• DIRECTIONS FOR THIS TASK: Gather every line in the records that contains the string "kern", matching case exactly, and copy each one.

------

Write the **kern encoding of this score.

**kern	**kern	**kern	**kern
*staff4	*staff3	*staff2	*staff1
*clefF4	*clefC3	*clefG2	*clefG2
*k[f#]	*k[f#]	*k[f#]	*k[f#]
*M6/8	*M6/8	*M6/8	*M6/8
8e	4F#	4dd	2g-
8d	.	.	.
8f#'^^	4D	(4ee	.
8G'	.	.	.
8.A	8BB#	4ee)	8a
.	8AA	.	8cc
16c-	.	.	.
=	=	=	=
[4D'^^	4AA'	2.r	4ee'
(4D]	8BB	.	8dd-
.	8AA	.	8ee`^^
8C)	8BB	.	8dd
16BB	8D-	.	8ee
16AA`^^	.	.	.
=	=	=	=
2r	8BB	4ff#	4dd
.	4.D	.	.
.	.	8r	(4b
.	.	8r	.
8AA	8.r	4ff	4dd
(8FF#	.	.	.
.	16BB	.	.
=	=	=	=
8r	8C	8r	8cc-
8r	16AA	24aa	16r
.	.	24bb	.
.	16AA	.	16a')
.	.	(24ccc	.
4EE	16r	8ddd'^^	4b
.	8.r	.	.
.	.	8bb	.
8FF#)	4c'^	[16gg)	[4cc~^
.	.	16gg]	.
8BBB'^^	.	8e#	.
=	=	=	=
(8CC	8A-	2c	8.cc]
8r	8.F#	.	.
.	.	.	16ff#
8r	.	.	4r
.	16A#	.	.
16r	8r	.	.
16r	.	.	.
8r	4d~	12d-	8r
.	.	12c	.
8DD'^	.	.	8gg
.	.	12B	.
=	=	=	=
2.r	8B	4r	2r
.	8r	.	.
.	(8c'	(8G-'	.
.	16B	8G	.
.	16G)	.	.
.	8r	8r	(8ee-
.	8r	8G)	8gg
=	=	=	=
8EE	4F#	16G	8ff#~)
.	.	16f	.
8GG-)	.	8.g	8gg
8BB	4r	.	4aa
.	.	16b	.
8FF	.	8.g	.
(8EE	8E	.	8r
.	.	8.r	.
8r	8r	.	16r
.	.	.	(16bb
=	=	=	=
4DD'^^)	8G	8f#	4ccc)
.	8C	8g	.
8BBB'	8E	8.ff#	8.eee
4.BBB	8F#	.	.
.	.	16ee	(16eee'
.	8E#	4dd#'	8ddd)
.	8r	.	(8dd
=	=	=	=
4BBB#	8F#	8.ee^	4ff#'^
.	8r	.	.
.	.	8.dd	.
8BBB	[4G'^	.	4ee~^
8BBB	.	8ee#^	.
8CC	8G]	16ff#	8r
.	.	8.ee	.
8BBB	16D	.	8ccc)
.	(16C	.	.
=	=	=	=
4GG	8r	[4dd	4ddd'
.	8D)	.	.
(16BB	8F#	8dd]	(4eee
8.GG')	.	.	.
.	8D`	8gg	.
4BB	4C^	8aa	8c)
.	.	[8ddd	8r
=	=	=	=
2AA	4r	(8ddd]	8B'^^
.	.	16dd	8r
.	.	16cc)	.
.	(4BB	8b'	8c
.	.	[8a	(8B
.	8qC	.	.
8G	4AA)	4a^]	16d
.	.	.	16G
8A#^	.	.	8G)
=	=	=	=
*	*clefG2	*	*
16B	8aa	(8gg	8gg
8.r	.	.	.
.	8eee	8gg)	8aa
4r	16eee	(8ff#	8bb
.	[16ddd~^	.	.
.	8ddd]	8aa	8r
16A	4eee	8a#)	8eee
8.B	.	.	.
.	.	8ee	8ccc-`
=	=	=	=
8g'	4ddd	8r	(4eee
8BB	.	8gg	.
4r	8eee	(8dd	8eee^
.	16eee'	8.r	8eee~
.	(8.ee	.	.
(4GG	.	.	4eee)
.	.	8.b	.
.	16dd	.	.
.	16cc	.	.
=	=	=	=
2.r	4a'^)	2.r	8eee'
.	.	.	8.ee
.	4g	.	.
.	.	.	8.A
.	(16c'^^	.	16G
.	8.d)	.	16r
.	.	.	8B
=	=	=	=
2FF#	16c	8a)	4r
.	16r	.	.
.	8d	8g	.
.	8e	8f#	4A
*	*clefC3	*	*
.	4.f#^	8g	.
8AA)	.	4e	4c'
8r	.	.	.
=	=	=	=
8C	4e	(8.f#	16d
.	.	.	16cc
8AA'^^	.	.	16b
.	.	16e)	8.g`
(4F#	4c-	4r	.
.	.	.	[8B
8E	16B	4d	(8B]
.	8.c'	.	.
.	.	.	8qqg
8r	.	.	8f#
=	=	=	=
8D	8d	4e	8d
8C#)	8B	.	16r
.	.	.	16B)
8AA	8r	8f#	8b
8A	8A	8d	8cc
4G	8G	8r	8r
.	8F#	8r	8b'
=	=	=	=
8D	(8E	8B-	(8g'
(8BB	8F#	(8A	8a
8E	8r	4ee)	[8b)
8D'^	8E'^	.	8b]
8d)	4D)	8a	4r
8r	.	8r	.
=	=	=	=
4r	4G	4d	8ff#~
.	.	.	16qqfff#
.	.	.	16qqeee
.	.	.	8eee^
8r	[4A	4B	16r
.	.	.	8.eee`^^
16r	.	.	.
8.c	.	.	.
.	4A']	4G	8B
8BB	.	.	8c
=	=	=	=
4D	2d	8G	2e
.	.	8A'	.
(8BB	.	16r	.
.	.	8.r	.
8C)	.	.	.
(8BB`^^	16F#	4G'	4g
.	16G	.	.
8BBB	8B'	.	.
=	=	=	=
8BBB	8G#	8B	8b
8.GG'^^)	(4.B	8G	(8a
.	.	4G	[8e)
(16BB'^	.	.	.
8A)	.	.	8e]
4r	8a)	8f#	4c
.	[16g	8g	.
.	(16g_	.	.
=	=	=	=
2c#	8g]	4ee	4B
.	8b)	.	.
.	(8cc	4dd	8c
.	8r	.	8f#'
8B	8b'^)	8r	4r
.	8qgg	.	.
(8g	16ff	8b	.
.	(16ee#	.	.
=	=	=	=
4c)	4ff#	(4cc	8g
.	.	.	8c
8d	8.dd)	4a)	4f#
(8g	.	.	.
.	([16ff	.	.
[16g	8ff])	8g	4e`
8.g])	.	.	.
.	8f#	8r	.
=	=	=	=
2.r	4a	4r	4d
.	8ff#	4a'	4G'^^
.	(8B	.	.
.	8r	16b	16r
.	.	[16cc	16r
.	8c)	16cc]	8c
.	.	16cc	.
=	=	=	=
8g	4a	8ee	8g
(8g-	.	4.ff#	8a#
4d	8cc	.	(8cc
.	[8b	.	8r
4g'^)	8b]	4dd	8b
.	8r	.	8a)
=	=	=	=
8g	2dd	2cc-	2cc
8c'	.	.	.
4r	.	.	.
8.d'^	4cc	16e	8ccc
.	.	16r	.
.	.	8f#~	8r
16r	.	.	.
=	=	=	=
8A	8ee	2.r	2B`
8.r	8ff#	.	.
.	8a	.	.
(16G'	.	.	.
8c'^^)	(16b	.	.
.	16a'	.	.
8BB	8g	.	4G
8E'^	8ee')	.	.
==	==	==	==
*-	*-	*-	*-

------

• COMPLETE OUTPUT:
Write the **kern encoding of this score.
**kern	**kern	**kern	**kern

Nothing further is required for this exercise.